- [Requirement]
Your task is to copy every line of the entries that contains "trophy".

- [Records shown]
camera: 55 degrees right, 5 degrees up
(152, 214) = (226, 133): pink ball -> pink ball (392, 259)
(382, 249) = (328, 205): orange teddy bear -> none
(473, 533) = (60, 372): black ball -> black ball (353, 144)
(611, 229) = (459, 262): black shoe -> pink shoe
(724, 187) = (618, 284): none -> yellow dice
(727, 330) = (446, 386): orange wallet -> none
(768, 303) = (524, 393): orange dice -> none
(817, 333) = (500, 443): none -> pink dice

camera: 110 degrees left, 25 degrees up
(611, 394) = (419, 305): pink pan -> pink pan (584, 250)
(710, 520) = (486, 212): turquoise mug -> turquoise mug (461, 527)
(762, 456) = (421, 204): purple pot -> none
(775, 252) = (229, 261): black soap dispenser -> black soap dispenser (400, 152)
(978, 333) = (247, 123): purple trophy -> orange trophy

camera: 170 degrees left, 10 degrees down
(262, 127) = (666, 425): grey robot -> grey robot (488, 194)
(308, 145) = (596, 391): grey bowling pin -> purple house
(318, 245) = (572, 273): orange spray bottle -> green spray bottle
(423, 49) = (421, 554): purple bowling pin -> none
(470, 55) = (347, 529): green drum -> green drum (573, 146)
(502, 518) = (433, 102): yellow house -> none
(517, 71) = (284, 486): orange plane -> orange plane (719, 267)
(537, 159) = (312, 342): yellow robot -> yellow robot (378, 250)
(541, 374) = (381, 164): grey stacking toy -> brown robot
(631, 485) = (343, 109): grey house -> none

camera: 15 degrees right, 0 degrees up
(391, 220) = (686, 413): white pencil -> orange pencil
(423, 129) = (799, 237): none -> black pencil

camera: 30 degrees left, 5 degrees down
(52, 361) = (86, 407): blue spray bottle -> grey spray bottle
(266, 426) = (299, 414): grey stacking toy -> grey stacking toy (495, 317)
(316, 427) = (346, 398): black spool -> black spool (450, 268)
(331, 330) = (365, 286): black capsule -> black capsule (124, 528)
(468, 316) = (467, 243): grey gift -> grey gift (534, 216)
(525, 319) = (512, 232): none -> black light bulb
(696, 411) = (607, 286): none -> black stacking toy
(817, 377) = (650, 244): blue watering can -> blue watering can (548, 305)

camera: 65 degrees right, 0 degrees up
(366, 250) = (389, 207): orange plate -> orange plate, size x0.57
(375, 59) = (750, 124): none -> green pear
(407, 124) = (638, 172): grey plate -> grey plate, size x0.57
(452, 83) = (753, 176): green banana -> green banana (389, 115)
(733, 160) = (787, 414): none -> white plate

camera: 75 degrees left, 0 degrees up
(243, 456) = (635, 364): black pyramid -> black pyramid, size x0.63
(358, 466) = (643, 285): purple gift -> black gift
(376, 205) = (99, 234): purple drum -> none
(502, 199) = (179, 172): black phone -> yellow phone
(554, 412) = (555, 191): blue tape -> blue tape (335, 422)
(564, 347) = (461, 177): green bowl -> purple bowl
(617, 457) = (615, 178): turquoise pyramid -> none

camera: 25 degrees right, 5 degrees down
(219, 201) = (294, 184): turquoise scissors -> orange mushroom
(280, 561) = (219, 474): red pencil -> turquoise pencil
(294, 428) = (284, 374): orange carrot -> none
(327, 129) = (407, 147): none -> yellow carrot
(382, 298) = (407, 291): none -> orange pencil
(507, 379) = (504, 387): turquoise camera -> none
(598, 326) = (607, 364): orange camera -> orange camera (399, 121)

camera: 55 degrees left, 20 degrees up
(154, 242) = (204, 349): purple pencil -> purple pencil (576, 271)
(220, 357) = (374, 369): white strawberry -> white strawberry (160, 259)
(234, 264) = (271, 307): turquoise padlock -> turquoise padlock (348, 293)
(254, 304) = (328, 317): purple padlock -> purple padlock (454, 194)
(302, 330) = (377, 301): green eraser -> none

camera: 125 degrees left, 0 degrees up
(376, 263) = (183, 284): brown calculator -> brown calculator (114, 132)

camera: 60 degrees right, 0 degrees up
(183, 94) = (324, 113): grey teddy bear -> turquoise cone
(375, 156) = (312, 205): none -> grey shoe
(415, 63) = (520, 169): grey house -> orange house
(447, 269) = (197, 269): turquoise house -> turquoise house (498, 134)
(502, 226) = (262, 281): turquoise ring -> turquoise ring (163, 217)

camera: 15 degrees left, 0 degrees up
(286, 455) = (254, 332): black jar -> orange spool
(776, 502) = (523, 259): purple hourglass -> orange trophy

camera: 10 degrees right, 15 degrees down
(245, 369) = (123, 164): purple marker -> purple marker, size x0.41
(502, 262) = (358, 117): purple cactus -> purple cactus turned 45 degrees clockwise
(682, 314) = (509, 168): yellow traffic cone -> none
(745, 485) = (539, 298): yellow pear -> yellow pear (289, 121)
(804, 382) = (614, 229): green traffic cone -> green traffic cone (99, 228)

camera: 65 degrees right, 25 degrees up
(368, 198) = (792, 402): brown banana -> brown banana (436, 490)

- [Answer for the task]
(978, 333) = (247, 123): purple trophy -> orange trophy
(776, 502) = (523, 259): purple hourglass -> orange trophy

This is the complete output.